#### Supplied information ####
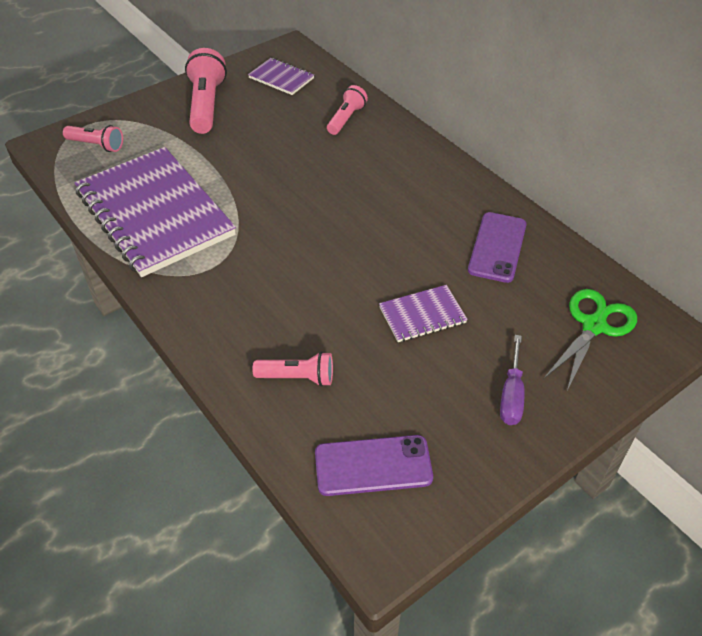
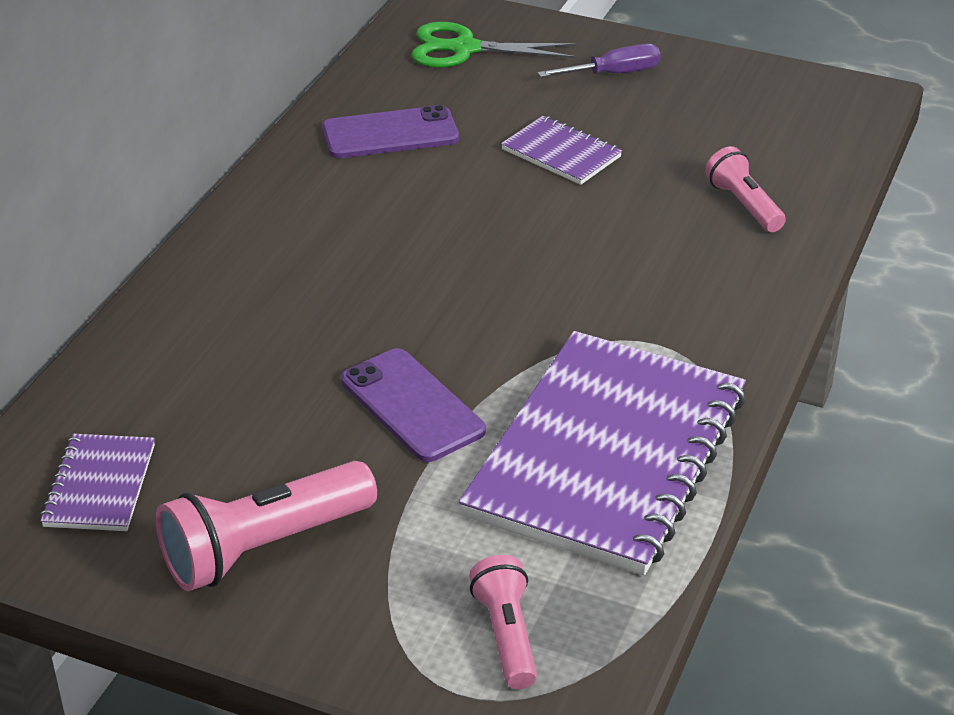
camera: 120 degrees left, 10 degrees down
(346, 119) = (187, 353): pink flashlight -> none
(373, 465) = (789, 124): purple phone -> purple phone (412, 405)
####
§ **Task details**: Restate the material above word for word, omitting the pictures.

§ **Exercise result**:
camera: 120 degrees left, 10 degrees down
(346, 119) = (187, 353): pink flashlight -> none
(373, 465) = (789, 124): purple phone -> purple phone (412, 405)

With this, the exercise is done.